> [THE PROBLEM] The data must be returned in full and exactly as given.

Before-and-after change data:
• • • • •

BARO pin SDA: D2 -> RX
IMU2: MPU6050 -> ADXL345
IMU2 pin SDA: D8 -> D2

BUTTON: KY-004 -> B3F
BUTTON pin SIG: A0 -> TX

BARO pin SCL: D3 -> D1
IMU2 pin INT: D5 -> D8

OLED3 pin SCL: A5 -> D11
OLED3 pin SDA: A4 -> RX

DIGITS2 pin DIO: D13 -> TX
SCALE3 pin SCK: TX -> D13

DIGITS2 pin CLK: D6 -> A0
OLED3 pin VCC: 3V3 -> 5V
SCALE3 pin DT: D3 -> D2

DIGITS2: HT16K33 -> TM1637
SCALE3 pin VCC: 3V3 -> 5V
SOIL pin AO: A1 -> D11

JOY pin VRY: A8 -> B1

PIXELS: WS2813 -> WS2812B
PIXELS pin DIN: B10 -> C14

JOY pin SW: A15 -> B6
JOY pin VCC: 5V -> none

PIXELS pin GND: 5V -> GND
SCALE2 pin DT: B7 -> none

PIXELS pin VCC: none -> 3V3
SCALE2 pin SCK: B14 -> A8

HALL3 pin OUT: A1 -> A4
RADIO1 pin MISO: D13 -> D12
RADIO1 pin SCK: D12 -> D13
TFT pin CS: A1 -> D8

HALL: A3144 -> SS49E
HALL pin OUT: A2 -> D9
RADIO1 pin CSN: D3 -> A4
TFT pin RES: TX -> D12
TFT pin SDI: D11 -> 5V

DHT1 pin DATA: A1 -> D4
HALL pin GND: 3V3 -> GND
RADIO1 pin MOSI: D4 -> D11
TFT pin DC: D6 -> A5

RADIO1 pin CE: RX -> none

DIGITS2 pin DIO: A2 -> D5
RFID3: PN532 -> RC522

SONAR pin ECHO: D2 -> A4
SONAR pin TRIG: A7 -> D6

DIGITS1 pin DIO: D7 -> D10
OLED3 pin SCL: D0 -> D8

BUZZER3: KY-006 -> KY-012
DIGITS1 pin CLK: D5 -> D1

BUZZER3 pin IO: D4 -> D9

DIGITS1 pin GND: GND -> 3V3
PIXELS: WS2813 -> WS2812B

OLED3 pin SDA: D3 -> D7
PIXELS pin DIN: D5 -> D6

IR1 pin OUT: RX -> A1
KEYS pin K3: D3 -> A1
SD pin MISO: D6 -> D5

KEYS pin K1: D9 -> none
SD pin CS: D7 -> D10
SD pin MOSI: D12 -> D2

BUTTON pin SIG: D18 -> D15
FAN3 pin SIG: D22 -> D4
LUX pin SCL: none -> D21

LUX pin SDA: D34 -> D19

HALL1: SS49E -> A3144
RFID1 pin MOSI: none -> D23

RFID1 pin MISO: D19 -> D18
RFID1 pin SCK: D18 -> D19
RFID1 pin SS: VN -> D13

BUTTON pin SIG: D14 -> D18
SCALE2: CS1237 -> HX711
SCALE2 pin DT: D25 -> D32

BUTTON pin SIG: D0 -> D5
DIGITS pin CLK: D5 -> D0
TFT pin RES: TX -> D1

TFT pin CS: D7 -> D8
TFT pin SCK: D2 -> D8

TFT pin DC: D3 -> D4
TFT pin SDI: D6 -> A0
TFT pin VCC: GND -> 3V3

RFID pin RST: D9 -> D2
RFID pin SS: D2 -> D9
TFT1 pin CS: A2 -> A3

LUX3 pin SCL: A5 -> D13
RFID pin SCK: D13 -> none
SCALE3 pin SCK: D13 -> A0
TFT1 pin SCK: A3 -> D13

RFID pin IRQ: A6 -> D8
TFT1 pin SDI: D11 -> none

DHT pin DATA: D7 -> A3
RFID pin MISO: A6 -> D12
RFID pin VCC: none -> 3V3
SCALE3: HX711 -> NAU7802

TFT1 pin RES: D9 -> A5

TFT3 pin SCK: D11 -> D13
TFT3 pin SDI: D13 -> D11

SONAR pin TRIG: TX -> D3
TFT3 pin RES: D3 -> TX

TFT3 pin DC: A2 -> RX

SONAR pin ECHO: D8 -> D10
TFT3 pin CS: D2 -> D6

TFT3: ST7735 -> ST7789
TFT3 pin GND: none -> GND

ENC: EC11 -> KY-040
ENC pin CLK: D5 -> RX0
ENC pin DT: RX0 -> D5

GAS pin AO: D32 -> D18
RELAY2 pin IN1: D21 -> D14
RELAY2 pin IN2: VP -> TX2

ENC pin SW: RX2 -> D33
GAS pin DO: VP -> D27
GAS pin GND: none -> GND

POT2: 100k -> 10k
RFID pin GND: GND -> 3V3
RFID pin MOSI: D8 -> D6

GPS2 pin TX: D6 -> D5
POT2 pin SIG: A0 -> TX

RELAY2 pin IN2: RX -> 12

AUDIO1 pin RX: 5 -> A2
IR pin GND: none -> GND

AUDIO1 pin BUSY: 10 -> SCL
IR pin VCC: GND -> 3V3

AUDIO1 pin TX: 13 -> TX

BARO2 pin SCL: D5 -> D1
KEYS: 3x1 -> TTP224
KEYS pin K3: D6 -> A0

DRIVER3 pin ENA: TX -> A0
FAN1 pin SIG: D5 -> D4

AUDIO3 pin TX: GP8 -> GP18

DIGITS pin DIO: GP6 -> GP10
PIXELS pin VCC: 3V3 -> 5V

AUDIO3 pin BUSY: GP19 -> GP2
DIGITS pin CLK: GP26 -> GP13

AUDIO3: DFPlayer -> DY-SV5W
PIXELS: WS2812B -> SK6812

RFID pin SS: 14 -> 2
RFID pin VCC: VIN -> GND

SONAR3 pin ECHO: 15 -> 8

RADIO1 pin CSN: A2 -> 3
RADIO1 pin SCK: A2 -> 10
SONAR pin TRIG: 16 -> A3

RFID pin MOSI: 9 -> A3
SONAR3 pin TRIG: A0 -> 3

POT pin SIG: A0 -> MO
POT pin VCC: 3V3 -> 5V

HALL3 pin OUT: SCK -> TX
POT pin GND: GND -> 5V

• • • • •

> [OUTPUT FOR THIS TASK]
BARO pin SDA: D2 -> RX
IMU2: MPU6050 -> ADXL345
IMU2 pin SDA: D8 -> D2

BUTTON: KY-004 -> B3F
BUTTON pin SIG: A0 -> TX

BARO pin SCL: D3 -> D1
IMU2 pin INT: D5 -> D8

OLED3 pin SCL: A5 -> D11
OLED3 pin SDA: A4 -> RX

DIGITS2 pin DIO: D13 -> TX
SCALE3 pin SCK: TX -> D13

DIGITS2 pin CLK: D6 -> A0
OLED3 pin VCC: 3V3 -> 5V
SCALE3 pin DT: D3 -> D2

DIGITS2: HT16K33 -> TM1637
SCALE3 pin VCC: 3V3 -> 5V
SOIL pin AO: A1 -> D11

JOY pin VRY: A8 -> B1

PIXELS: WS2813 -> WS2812B
PIXELS pin DIN: B10 -> C14

JOY pin SW: A15 -> B6
JOY pin VCC: 5V -> none

PIXELS pin GND: 5V -> GND
SCALE2 pin DT: B7 -> none

PIXELS pin VCC: none -> 3V3
SCALE2 pin SCK: B14 -> A8

HALL3 pin OUT: A1 -> A4
RADIO1 pin MISO: D13 -> D12
RADIO1 pin SCK: D12 -> D13
TFT pin CS: A1 -> D8

HALL: A3144 -> SS49E
HALL pin OUT: A2 -> D9
RADIO1 pin CSN: D3 -> A4
TFT pin RES: TX -> D12
TFT pin SDI: D11 -> 5V

DHT1 pin DATA: A1 -> D4
HALL pin GND: 3V3 -> GND
RADIO1 pin MOSI: D4 -> D11
TFT pin DC: D6 -> A5

RADIO1 pin CE: RX -> none

DIGITS2 pin DIO: A2 -> D5
RFID3: PN532 -> RC522

SONAR pin ECHO: D2 -> A4
SONAR pin TRIG: A7 -> D6

DIGITS1 pin DIO: D7 -> D10
OLED3 pin SCL: D0 -> D8

BUZZER3: KY-006 -> KY-012
DIGITS1 pin CLK: D5 -> D1

BUZZER3 pin IO: D4 -> D9

DIGITS1 pin GND: GND -> 3V3
PIXELS: WS2813 -> WS2812B

OLED3 pin SDA: D3 -> D7
PIXELS pin DIN: D5 -> D6

IR1 pin OUT: RX -> A1
KEYS pin K3: D3 -> A1
SD pin MISO: D6 -> D5

KEYS pin K1: D9 -> none
SD pin CS: D7 -> D10
SD pin MOSI: D12 -> D2

BUTTON pin SIG: D18 -> D15
FAN3 pin SIG: D22 -> D4
LUX pin SCL: none -> D21

LUX pin SDA: D34 -> D19

HALL1: SS49E -> A3144
RFID1 pin MOSI: none -> D23

RFID1 pin MISO: D19 -> D18
RFID1 pin SCK: D18 -> D19
RFID1 pin SS: VN -> D13

BUTTON pin SIG: D14 -> D18
SCALE2: CS1237 -> HX711
SCALE2 pin DT: D25 -> D32

BUTTON pin SIG: D0 -> D5
DIGITS pin CLK: D5 -> D0
TFT pin RES: TX -> D1

TFT pin CS: D7 -> D8
TFT pin SCK: D2 -> D8

TFT pin DC: D3 -> D4
TFT pin SDI: D6 -> A0
TFT pin VCC: GND -> 3V3

RFID pin RST: D9 -> D2
RFID pin SS: D2 -> D9
TFT1 pin CS: A2 -> A3

LUX3 pin SCL: A5 -> D13
RFID pin SCK: D13 -> none
SCALE3 pin SCK: D13 -> A0
TFT1 pin SCK: A3 -> D13

RFID pin IRQ: A6 -> D8
TFT1 pin SDI: D11 -> none

DHT pin DATA: D7 -> A3
RFID pin MISO: A6 -> D12
RFID pin VCC: none -> 3V3
SCALE3: HX711 -> NAU7802

TFT1 pin RES: D9 -> A5

TFT3 pin SCK: D11 -> D13
TFT3 pin SDI: D13 -> D11

SONAR pin TRIG: TX -> D3
TFT3 pin RES: D3 -> TX

TFT3 pin DC: A2 -> RX

SONAR pin ECHO: D8 -> D10
TFT3 pin CS: D2 -> D6

TFT3: ST7735 -> ST7789
TFT3 pin GND: none -> GND

ENC: EC11 -> KY-040
ENC pin CLK: D5 -> RX0
ENC pin DT: RX0 -> D5

GAS pin AO: D32 -> D18
RELAY2 pin IN1: D21 -> D14
RELAY2 pin IN2: VP -> TX2

ENC pin SW: RX2 -> D33
GAS pin DO: VP -> D27
GAS pin GND: none -> GND

POT2: 100k -> 10k
RFID pin GND: GND -> 3V3
RFID pin MOSI: D8 -> D6

GPS2 pin TX: D6 -> D5
POT2 pin SIG: A0 -> TX

RELAY2 pin IN2: RX -> 12

AUDIO1 pin RX: 5 -> A2
IR pin GND: none -> GND

AUDIO1 pin BUSY: 10 -> SCL
IR pin VCC: GND -> 3V3

AUDIO1 pin TX: 13 -> TX

BARO2 pin SCL: D5 -> D1
KEYS: 3x1 -> TTP224
KEYS pin K3: D6 -> A0

DRIVER3 pin ENA: TX -> A0
FAN1 pin SIG: D5 -> D4

AUDIO3 pin TX: GP8 -> GP18

DIGITS pin DIO: GP6 -> GP10
PIXELS pin VCC: 3V3 -> 5V

AUDIO3 pin BUSY: GP19 -> GP2
DIGITS pin CLK: GP26 -> GP13

AUDIO3: DFPlayer -> DY-SV5W
PIXELS: WS2812B -> SK6812

RFID pin SS: 14 -> 2
RFID pin VCC: VIN -> GND

SONAR3 pin ECHO: 15 -> 8

RADIO1 pin CSN: A2 -> 3
RADIO1 pin SCK: A2 -> 10
SONAR pin TRIG: 16 -> A3

RFID pin MOSI: 9 -> A3
SONAR3 pin TRIG: A0 -> 3

POT pin SIG: A0 -> MO
POT pin VCC: 3V3 -> 5V

HALL3 pin OUT: SCK -> TX
POT pin GND: GND -> 5V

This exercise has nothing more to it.